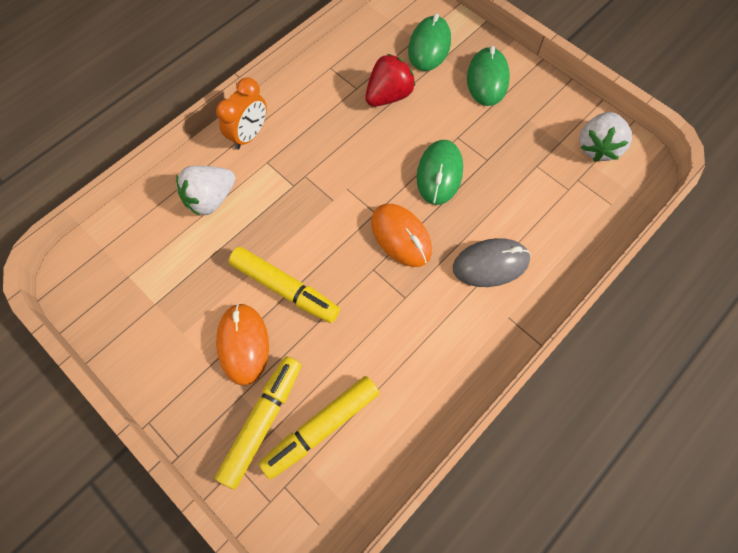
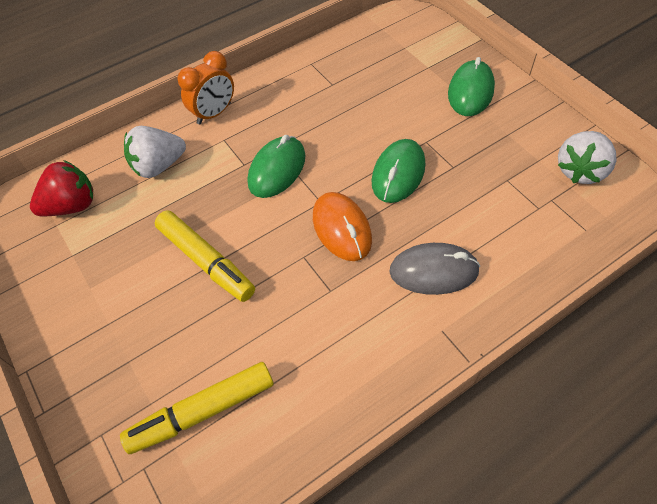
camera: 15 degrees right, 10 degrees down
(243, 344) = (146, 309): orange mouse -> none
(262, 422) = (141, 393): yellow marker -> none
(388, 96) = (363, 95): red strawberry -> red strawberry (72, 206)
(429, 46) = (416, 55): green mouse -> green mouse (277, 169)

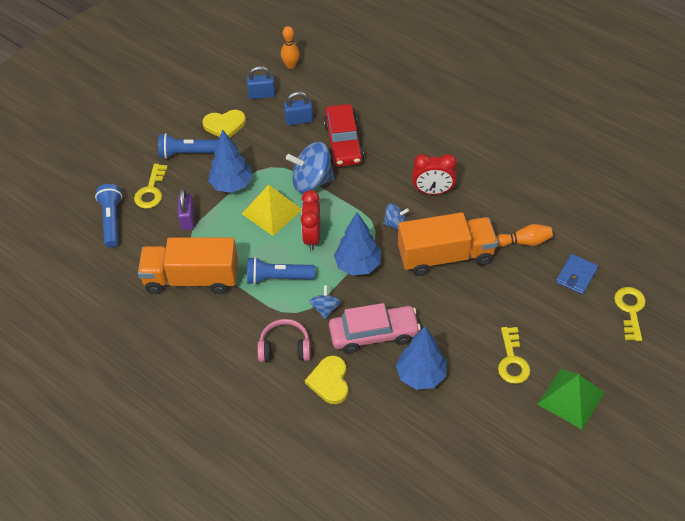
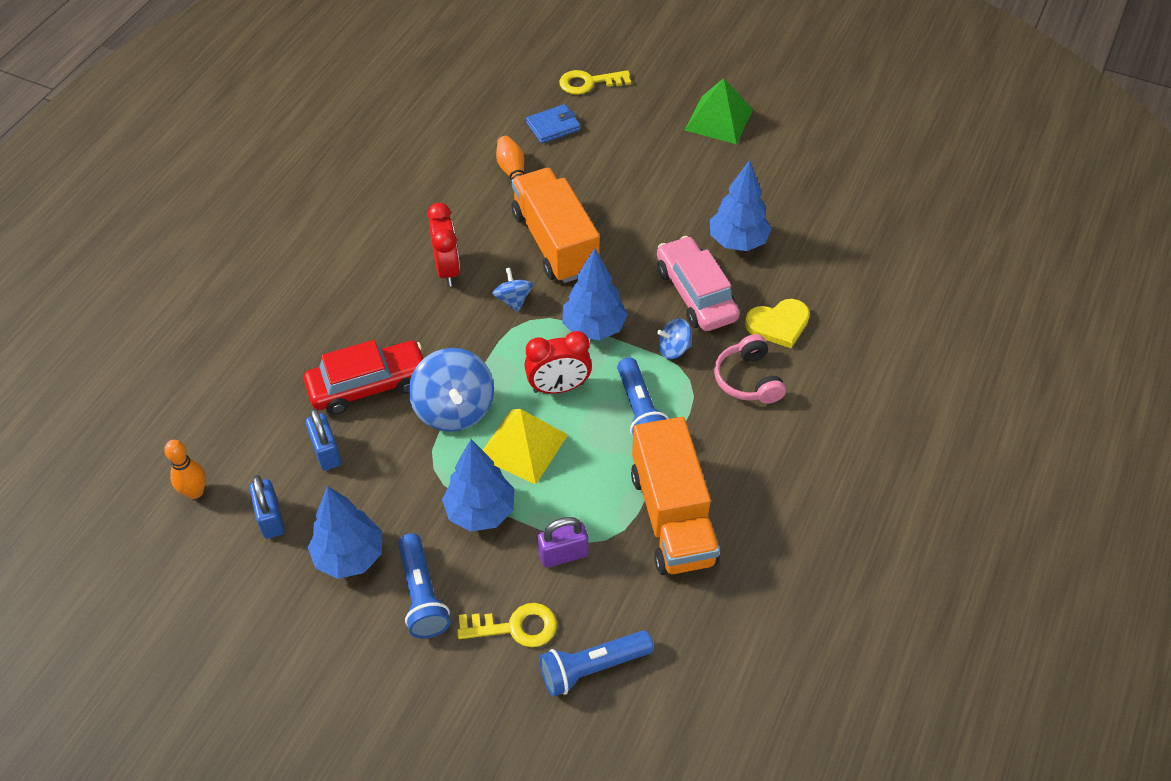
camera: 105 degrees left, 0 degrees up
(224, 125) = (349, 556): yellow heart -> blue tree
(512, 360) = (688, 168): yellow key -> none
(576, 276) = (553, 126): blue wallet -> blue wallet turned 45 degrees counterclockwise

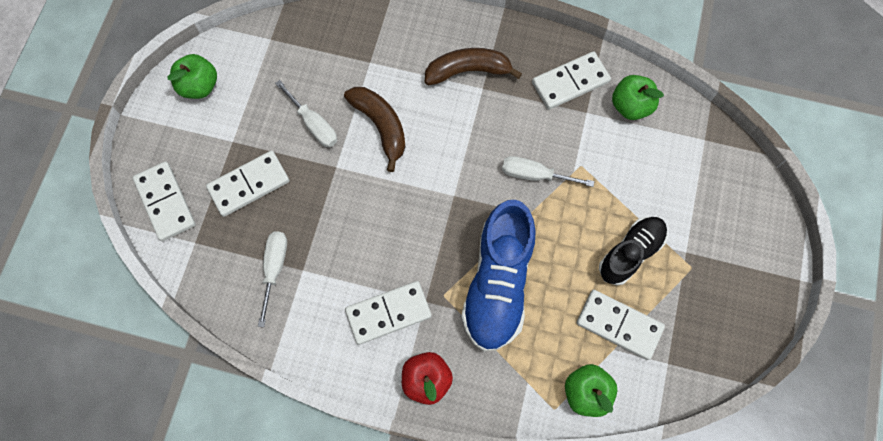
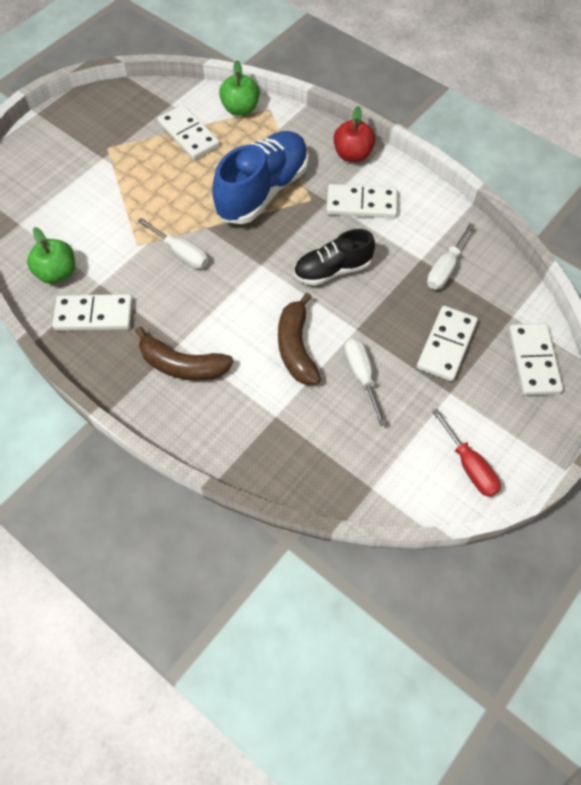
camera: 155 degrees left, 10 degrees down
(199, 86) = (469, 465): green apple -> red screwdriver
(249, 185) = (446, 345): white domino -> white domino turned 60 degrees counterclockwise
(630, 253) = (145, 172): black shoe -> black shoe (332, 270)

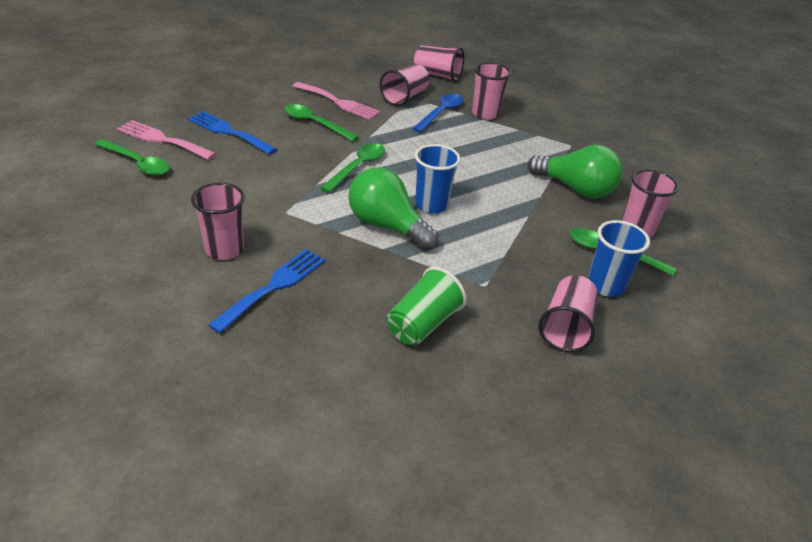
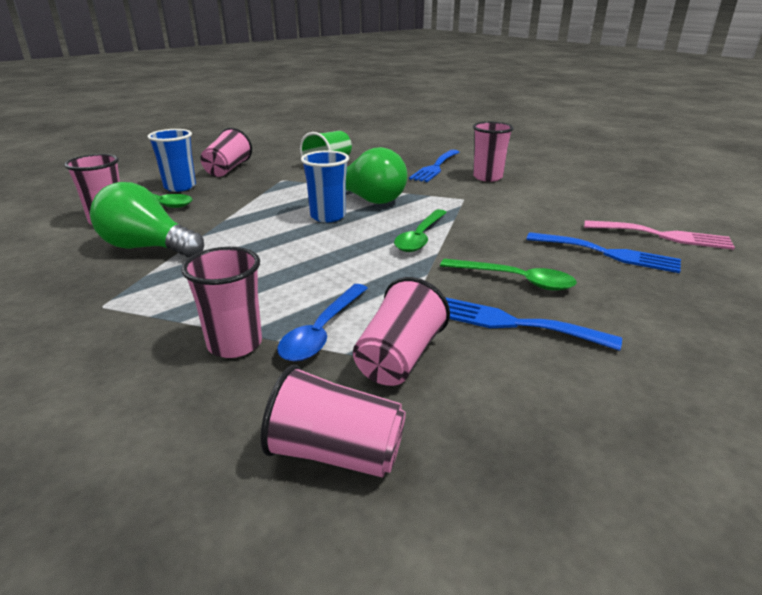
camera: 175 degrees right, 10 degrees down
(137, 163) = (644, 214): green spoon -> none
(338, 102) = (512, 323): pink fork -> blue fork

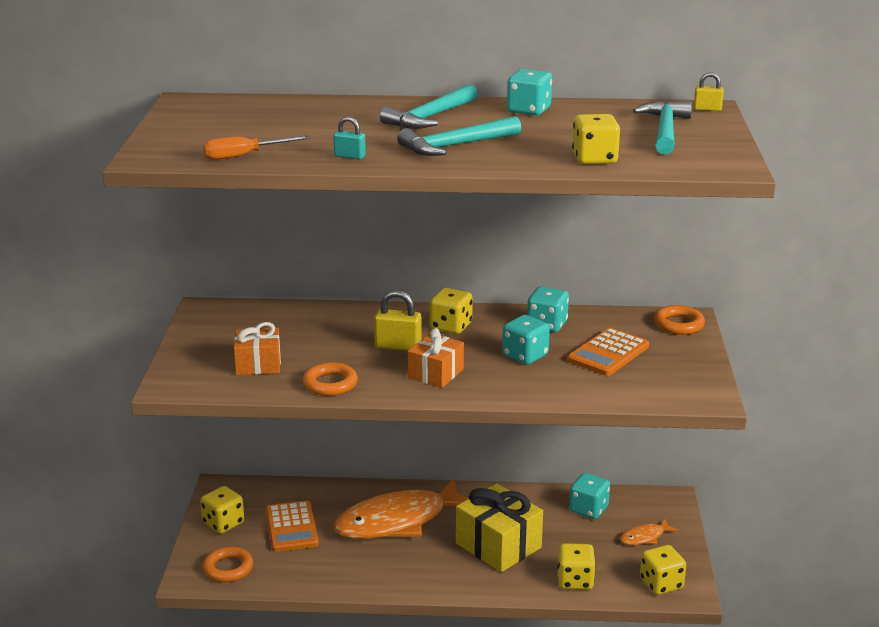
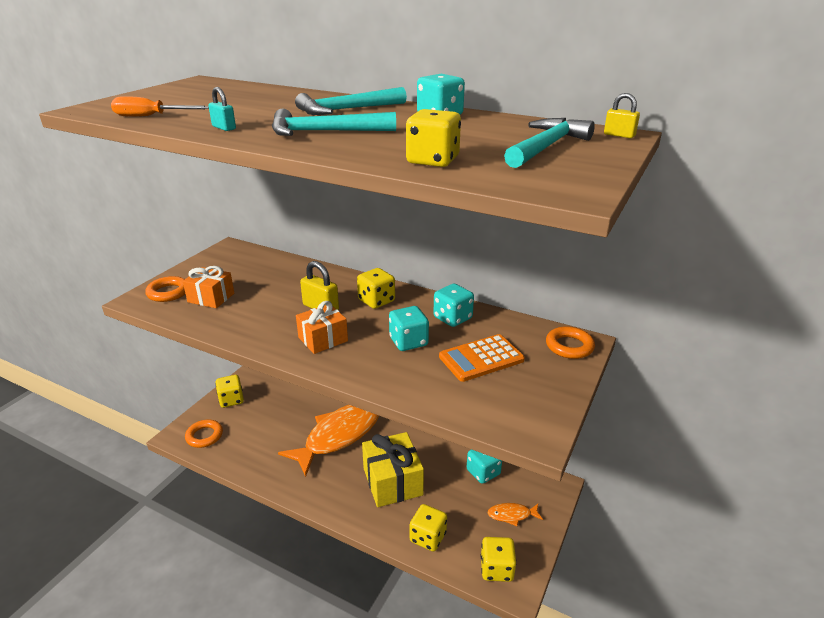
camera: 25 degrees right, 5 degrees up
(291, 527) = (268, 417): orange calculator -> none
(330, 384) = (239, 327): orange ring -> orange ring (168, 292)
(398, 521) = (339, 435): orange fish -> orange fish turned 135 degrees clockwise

__What is needed__. Everything from the line containing "camera: 25 degrees right, 5 degrees up" to the end of the records must be written out exactly; include both of those lines and no others.

__Finished task__.
camera: 25 degrees right, 5 degrees up
(291, 527) = (268, 417): orange calculator -> none
(330, 384) = (239, 327): orange ring -> orange ring (168, 292)
(398, 521) = (339, 435): orange fish -> orange fish turned 135 degrees clockwise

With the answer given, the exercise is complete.